## Information supplied
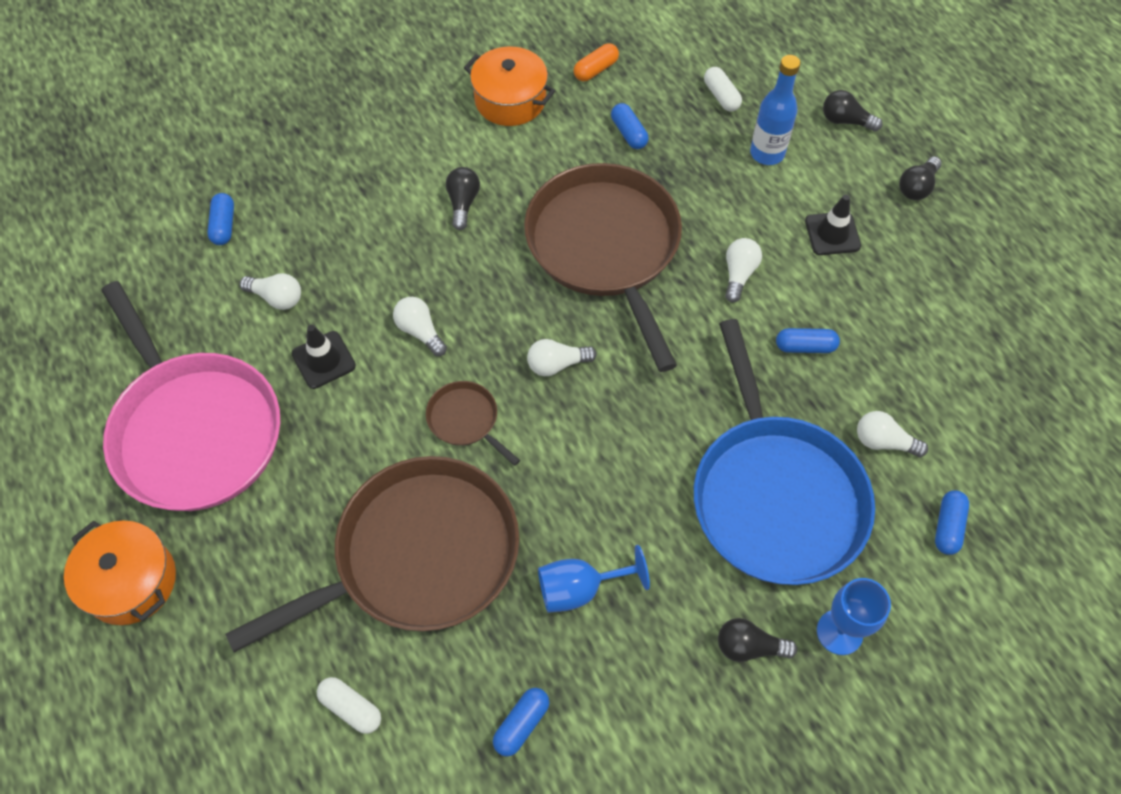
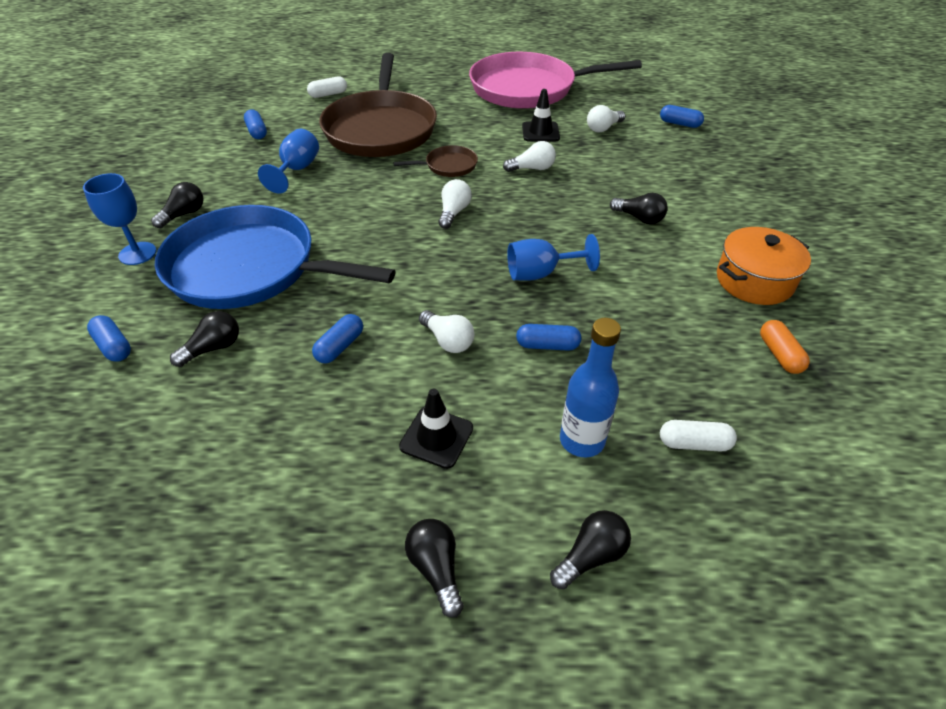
camera: 120 degrees right, 15 degrees down
orange pot [64,520,176,625] -> none
brown pan [524,163,682,372] -> blue goblet [507,234,600,281]
blue capsule [611,103,649,149] -> blue capsule moved to [516,324,581,351]
white light bulb [857,411,928,457] -> black light bulb [170,311,239,367]

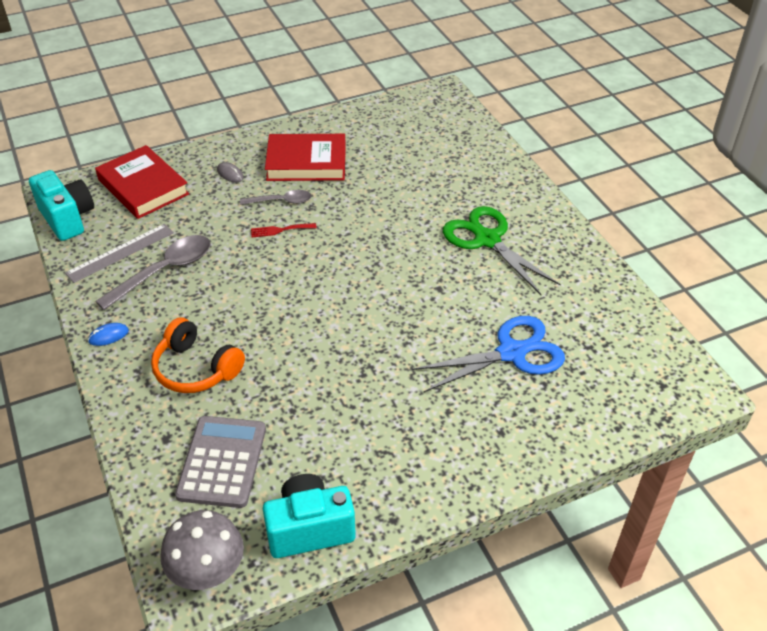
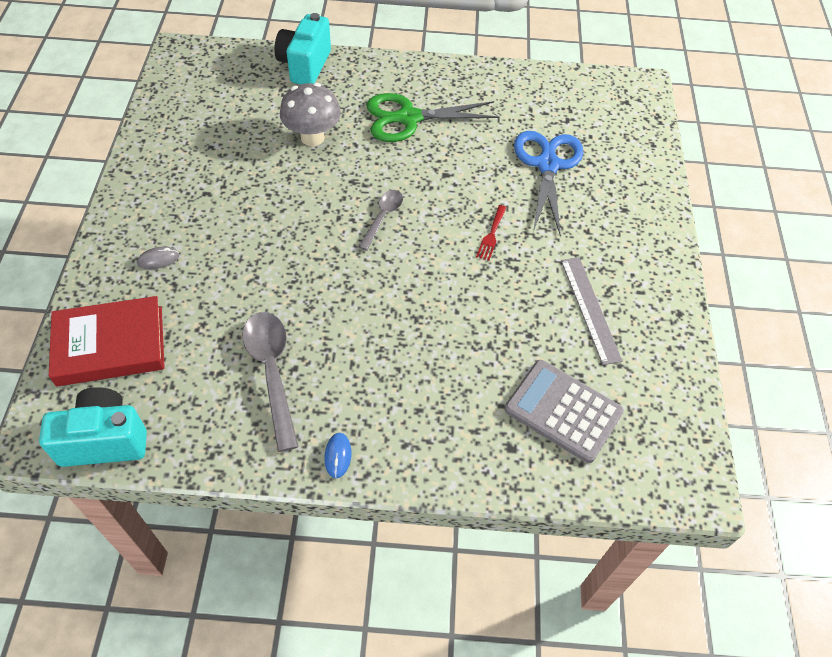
camera: 65 degrees left, 10 degrees up
grey ruler [65,224,174,283] -> grey ruler moved to [561,257,622,365]
orange headphones [151,317,245,393] -> none
grey mushroom [160,510,244,590] -> grey mushroom moved to [280,83,341,146]
grey spoon [240,190,311,205] -> grey spoon moved to [358,190,403,251]
red fork [251,223,317,237] -> red fork moved to [476,205,507,261]
turquoise camera [263,474,356,558] -> turquoise camera moved to [274,13,331,84]
red book [265,134,346,181] -> none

## Task
Reproduce, word for word, the lines from the one containing "brown pan [524,163,682,372]" through the final line above. Leave every picture out.

## Response to this exercise
brown pan [524,163,682,372] -> blue goblet [507,234,600,281]
blue capsule [611,103,649,149] -> blue capsule moved to [516,324,581,351]
white light bulb [857,411,928,457] -> black light bulb [170,311,239,367]

camera: 65 degrees left, 10 degrees up
grey ruler [65,224,174,283] -> grey ruler moved to [561,257,622,365]
orange headphones [151,317,245,393] -> none
grey mushroom [160,510,244,590] -> grey mushroom moved to [280,83,341,146]
grey spoon [240,190,311,205] -> grey spoon moved to [358,190,403,251]
red fork [251,223,317,237] -> red fork moved to [476,205,507,261]
turquoise camera [263,474,356,558] -> turquoise camera moved to [274,13,331,84]
red book [265,134,346,181] -> none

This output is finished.